Task requirements → With all images left out, restate the records below exactly as written.

◇ ◇ ◇ ◇ ◇ ◇ ◇

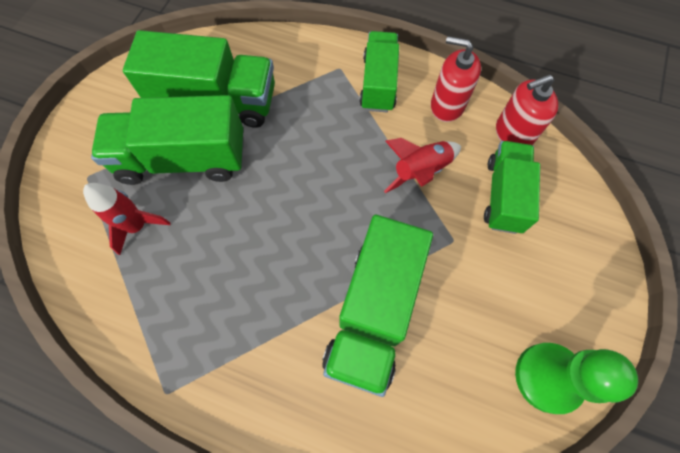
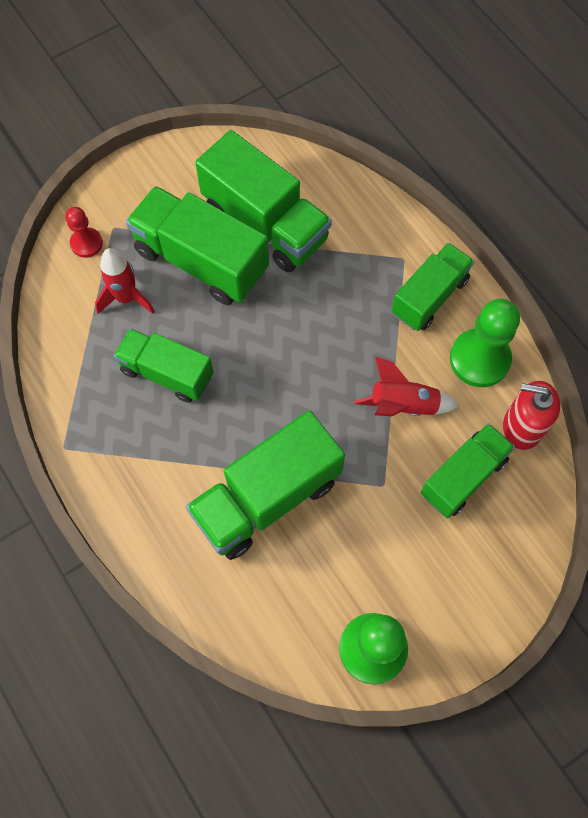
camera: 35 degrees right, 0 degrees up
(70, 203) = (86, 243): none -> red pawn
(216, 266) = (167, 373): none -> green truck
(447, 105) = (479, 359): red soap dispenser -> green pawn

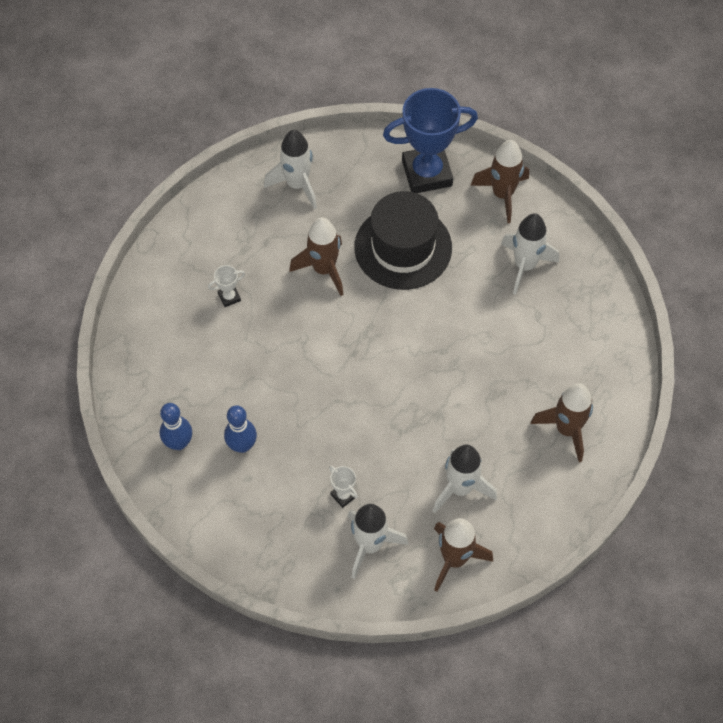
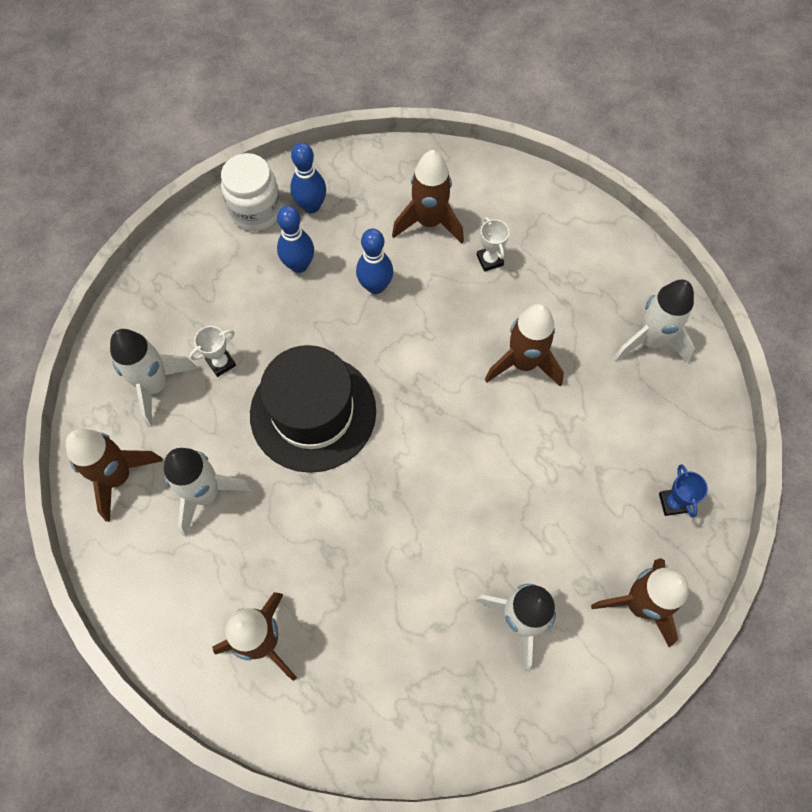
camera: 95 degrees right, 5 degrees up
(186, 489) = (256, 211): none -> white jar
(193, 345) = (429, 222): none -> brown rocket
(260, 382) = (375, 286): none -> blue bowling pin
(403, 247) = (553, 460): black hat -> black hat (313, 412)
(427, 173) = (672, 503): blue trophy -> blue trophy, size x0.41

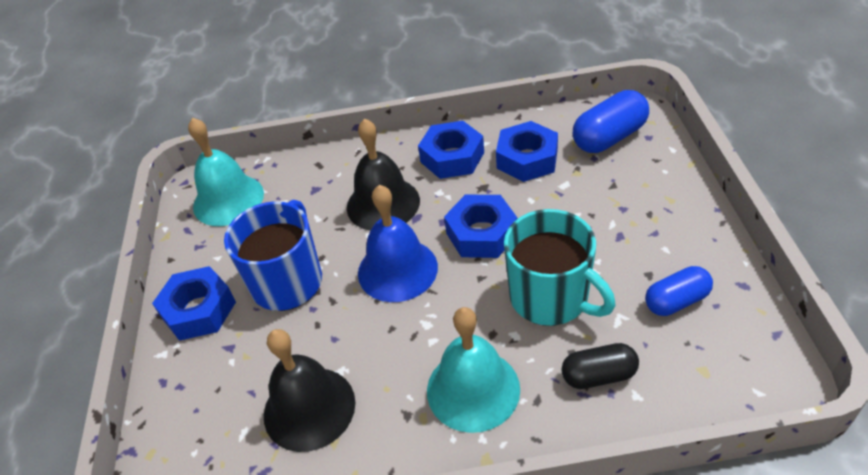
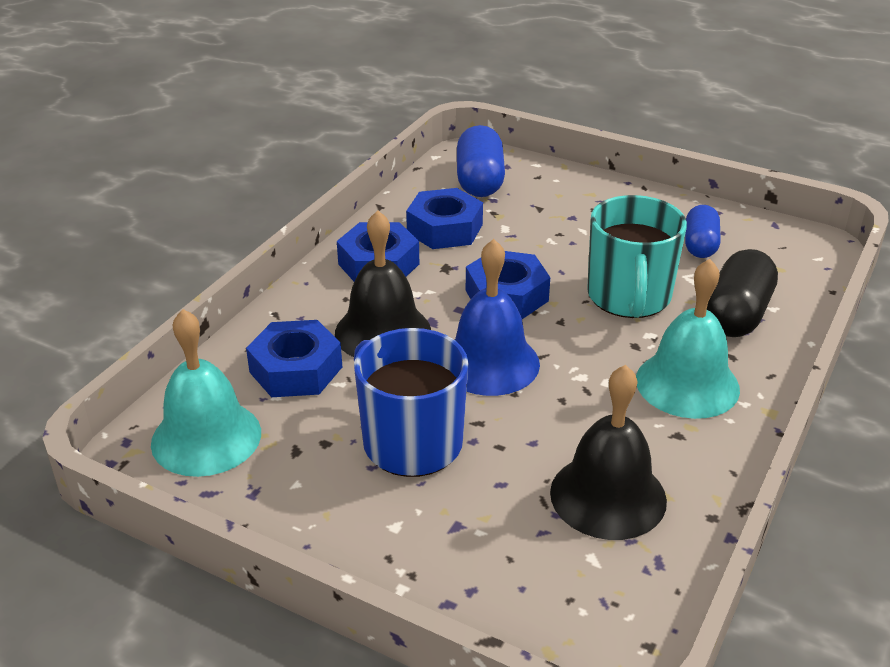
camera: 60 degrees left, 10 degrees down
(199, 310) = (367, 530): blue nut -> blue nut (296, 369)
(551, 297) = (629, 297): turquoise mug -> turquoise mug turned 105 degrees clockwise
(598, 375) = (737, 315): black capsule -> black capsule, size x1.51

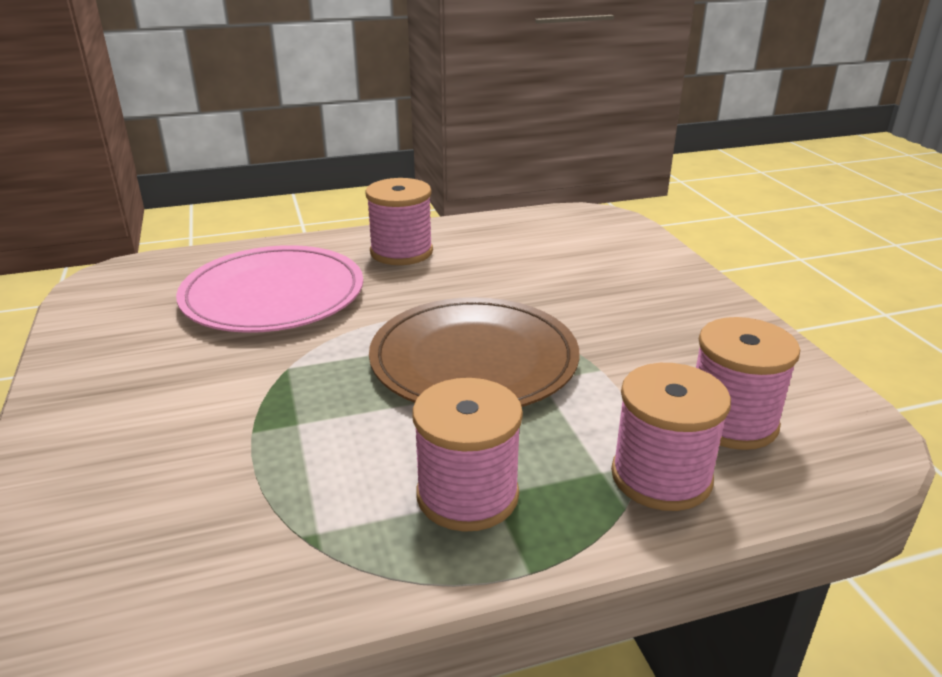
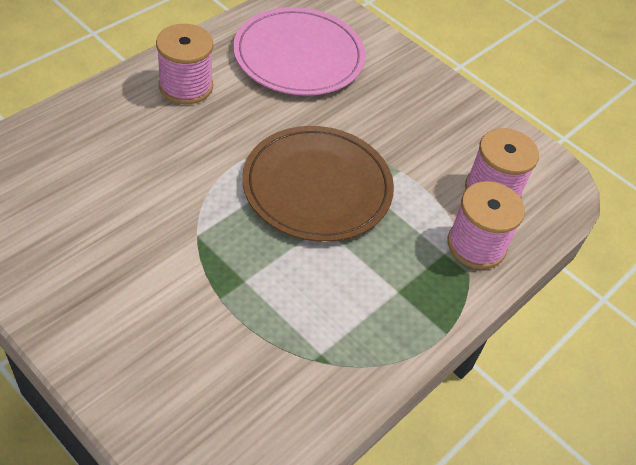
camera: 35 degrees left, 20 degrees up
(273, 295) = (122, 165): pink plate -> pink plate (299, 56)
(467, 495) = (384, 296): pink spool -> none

◇ ◇ ◇ ◇ ◇ ◇ ◇

Response →
camera: 35 degrees right, 0 degrees up
(70, 203) = (86, 243): none -> red pawn
(216, 266) = (167, 373): none -> green truck
(447, 105) = (479, 359): red soap dispenser -> green pawn

camera: 95 degrees right, 5 degrees up
(186, 489) = (256, 211): none -> white jar
(193, 345) = (429, 222): none -> brown rocket
(260, 382) = (375, 286): none -> blue bowling pin
(403, 247) = (553, 460): black hat -> black hat (313, 412)
(427, 173) = (672, 503): blue trophy -> blue trophy, size x0.41

camera: 60 degrees left, 10 degrees down
(199, 310) = (367, 530): blue nut -> blue nut (296, 369)
(551, 297) = (629, 297): turquoise mug -> turquoise mug turned 105 degrees clockwise
(598, 375) = (737, 315): black capsule -> black capsule, size x1.51

camera: 35 degrees left, 20 degrees up
(273, 295) = (122, 165): pink plate -> pink plate (299, 56)
(467, 495) = (384, 296): pink spool -> none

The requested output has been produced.